[ZIEL DER ÜBUNG] Wähle jede Zeile aus, in der das Wort „major“ vorkommt, und schreibe sie ab.

________

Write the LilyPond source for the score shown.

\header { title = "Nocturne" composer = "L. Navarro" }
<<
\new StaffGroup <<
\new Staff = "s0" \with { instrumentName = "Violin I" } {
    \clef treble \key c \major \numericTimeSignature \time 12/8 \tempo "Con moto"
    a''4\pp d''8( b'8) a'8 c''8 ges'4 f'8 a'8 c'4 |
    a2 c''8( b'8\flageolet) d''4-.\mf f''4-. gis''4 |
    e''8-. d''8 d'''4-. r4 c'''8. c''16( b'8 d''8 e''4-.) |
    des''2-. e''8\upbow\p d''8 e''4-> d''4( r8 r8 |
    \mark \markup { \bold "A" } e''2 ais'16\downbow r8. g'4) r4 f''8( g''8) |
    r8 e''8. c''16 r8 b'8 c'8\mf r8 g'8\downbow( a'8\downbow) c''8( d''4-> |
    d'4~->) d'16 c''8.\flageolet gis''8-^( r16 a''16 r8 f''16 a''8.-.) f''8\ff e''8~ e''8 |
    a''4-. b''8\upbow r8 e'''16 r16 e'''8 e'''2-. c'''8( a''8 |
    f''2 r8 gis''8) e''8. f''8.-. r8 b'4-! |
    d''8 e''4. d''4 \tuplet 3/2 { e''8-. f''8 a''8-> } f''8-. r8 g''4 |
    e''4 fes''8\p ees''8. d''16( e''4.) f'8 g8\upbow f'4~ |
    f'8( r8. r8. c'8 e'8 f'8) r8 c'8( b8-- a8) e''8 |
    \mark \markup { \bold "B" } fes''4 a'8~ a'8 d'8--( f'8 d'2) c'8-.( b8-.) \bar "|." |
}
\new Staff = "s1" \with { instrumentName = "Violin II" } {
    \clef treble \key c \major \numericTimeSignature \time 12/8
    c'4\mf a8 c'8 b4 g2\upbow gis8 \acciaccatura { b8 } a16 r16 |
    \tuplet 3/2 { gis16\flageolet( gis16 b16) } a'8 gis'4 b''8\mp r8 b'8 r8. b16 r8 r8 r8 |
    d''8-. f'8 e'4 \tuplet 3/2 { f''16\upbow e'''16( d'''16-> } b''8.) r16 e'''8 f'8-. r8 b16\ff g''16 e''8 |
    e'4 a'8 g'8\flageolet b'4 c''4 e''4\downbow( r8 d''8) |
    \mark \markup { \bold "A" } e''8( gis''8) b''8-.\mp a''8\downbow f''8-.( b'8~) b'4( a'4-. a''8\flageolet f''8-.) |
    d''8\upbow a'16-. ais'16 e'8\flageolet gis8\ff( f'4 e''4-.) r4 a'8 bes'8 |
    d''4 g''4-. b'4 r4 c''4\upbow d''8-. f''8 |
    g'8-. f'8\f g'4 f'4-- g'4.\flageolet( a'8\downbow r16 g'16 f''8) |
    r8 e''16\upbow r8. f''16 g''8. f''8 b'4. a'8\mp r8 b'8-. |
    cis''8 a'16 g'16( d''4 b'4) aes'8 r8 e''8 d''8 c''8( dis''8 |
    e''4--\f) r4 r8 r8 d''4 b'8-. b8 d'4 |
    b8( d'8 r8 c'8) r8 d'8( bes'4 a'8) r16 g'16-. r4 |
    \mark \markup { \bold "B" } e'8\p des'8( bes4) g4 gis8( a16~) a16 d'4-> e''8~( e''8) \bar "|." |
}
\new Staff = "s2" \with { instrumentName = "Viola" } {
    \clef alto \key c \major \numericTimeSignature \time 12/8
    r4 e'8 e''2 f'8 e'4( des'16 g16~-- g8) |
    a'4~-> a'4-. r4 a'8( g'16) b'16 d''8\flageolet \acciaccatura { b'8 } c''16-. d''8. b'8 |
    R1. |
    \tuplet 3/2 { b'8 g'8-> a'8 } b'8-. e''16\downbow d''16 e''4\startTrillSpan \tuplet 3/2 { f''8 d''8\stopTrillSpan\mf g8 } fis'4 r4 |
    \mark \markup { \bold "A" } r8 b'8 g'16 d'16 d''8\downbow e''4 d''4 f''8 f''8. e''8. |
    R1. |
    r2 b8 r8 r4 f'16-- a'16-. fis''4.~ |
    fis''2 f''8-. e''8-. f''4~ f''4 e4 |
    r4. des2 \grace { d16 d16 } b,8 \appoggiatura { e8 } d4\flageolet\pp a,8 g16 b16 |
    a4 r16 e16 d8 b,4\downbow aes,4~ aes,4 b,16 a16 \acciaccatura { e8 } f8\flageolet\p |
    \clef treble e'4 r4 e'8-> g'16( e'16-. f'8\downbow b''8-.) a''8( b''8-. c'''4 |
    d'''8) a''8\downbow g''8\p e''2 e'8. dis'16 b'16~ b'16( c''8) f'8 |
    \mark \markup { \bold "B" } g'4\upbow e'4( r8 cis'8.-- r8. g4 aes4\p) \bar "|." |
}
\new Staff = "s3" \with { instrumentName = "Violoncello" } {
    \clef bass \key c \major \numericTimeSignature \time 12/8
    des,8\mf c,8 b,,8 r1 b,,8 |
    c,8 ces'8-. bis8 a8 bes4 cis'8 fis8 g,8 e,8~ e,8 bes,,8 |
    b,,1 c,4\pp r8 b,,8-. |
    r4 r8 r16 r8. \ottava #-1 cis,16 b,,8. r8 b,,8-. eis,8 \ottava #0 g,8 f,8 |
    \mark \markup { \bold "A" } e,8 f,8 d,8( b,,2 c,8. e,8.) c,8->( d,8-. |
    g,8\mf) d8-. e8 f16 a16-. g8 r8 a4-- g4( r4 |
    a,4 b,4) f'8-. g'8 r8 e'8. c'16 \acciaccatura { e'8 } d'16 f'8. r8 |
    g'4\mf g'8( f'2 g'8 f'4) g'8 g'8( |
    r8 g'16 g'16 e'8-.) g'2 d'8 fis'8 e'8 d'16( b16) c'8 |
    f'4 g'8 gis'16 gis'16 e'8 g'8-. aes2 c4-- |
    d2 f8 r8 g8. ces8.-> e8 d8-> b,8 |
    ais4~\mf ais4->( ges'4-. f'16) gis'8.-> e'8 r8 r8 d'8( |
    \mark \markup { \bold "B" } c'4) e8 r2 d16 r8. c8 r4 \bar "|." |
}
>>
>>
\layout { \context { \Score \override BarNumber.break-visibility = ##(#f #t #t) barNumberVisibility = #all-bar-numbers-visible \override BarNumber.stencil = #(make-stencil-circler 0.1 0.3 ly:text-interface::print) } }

________

[VOLLSTÄNDIGE LÖSUNG]
    \clef treble \key c \major \numericTimeSignature \time 12/8 \tempo "Con moto"
    \clef treble \key c \major \numericTimeSignature \time 12/8
    \clef alto \key c \major \numericTimeSignature \time 12/8
    \clef bass \key c \major \numericTimeSignature \time 12/8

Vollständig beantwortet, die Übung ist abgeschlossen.